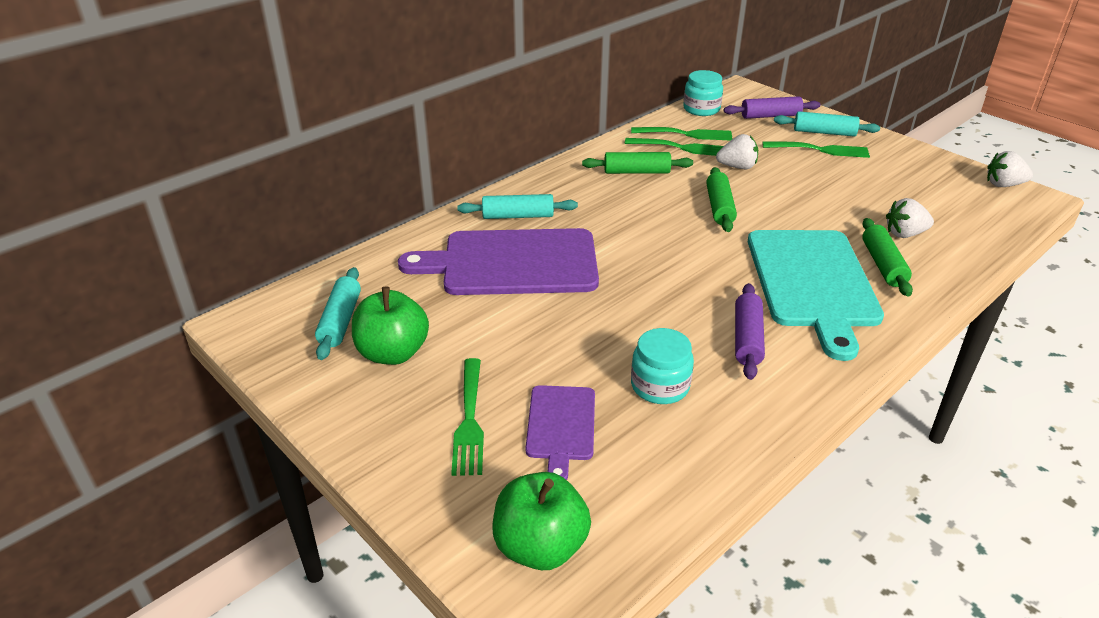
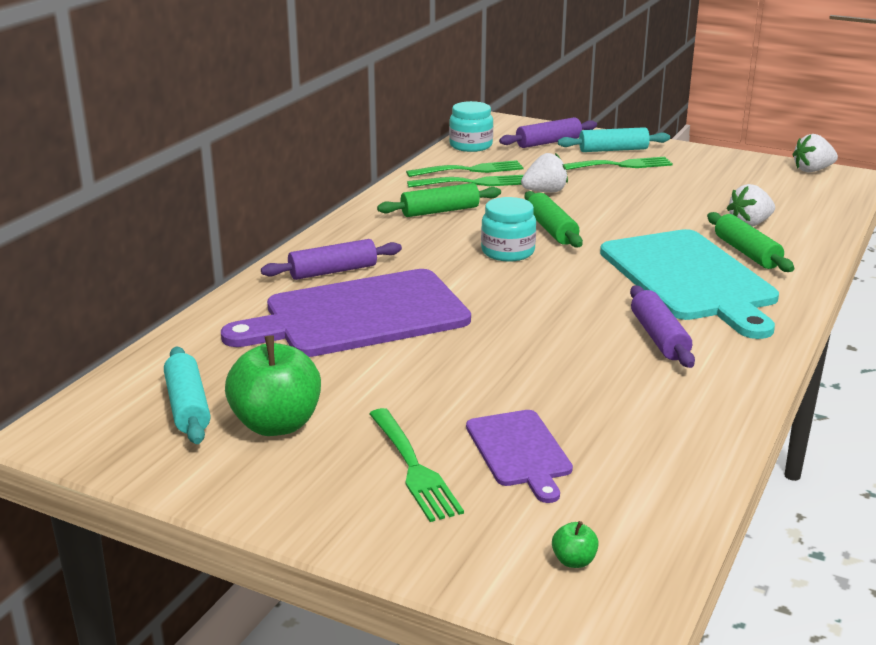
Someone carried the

__________________________________________________

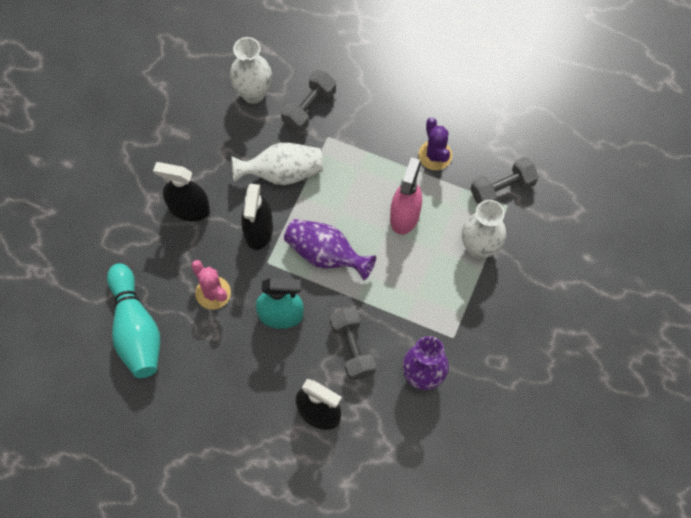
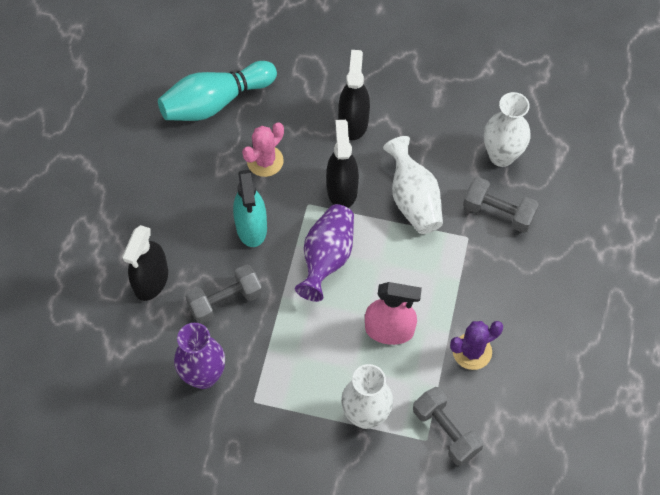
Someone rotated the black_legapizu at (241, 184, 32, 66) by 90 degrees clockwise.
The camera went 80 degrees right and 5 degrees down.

__________________________________________________

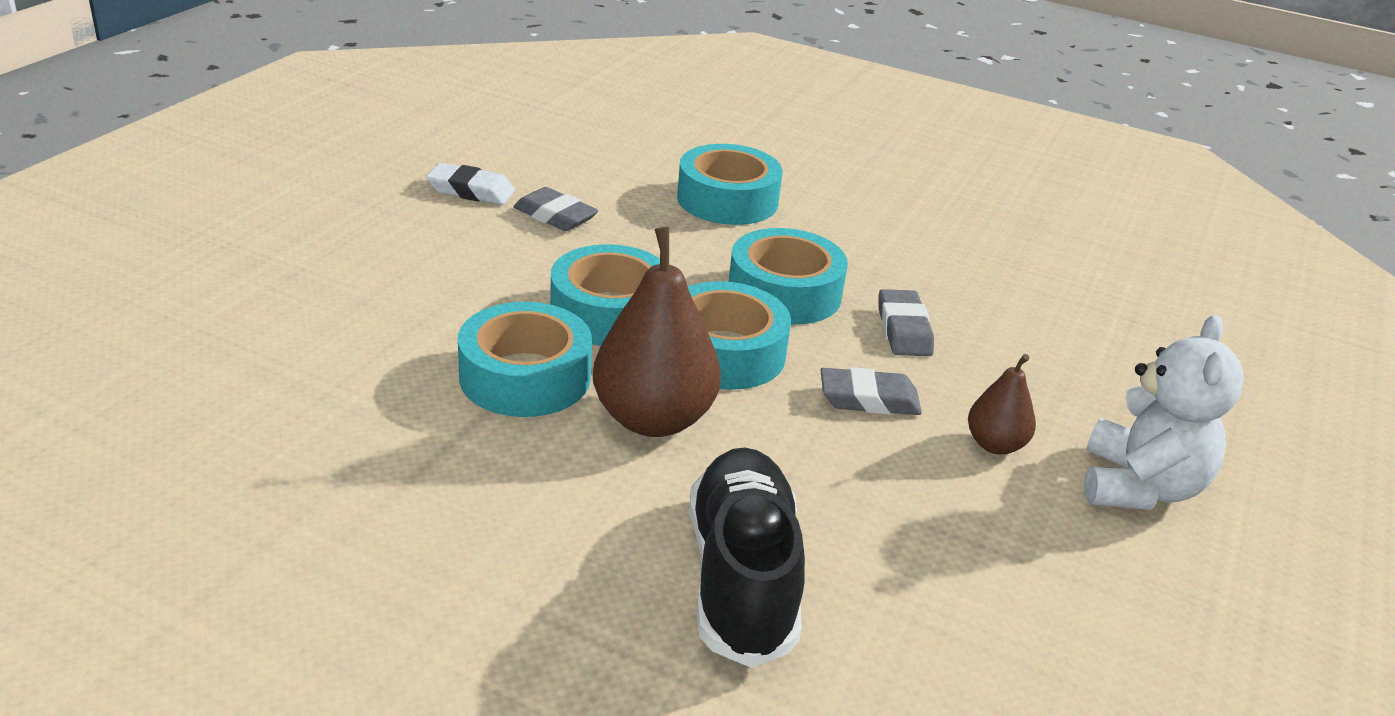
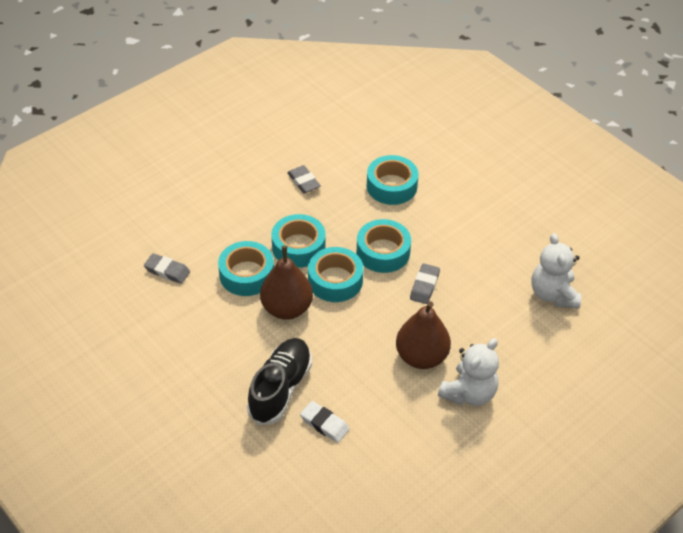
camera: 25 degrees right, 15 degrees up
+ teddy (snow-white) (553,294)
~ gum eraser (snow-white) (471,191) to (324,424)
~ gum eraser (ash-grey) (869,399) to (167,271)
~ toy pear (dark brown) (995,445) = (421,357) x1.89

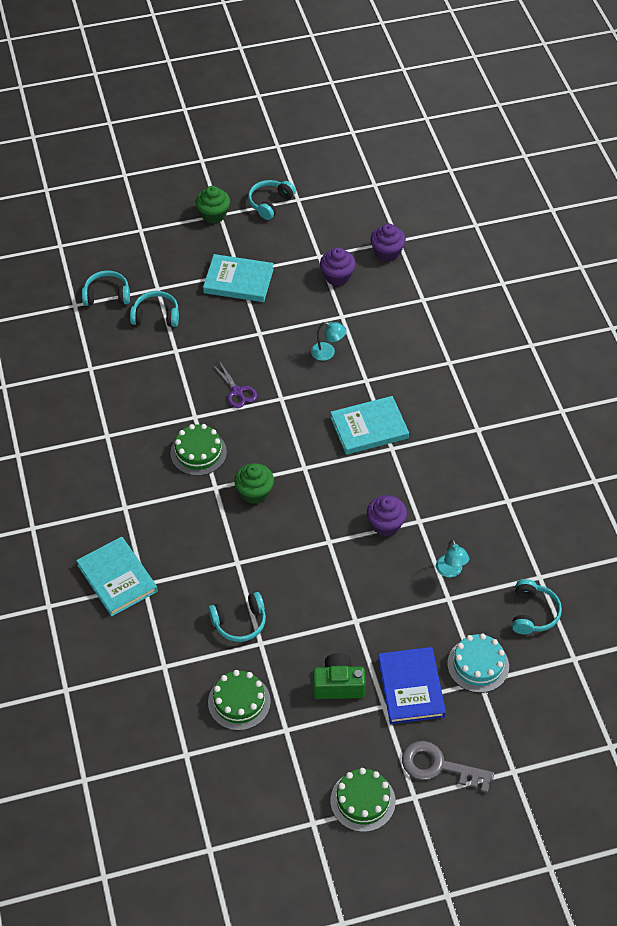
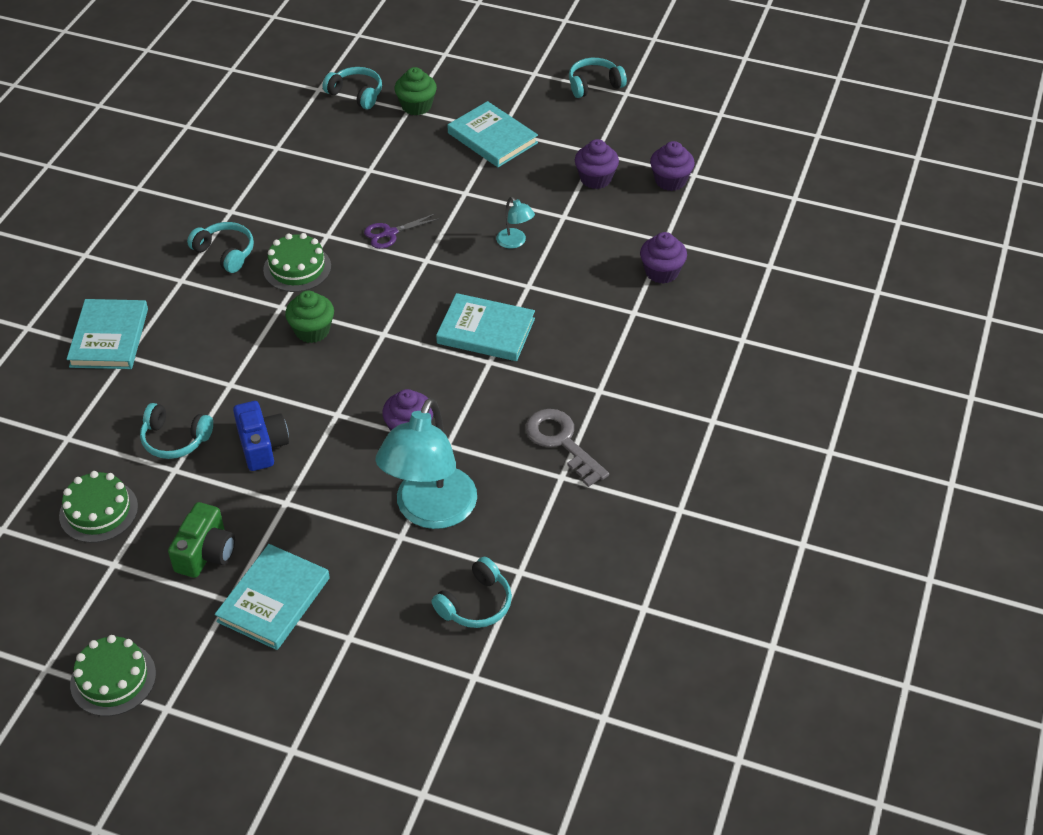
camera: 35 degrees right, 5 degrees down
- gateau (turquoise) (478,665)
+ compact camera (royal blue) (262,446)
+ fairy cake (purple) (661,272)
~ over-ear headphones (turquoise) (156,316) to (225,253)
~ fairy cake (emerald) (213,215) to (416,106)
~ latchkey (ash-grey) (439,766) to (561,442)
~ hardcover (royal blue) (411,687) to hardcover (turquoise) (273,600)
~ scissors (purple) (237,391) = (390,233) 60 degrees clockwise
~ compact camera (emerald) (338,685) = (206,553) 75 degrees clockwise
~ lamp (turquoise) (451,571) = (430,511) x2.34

__________________________________________________

*THE TASK:* Identify all lines in the records above with the word "snow".

*TASK RESULT:*
+ teddy (snow-white) (553,294)
~ gum eraser (snow-white) (471,191) to (324,424)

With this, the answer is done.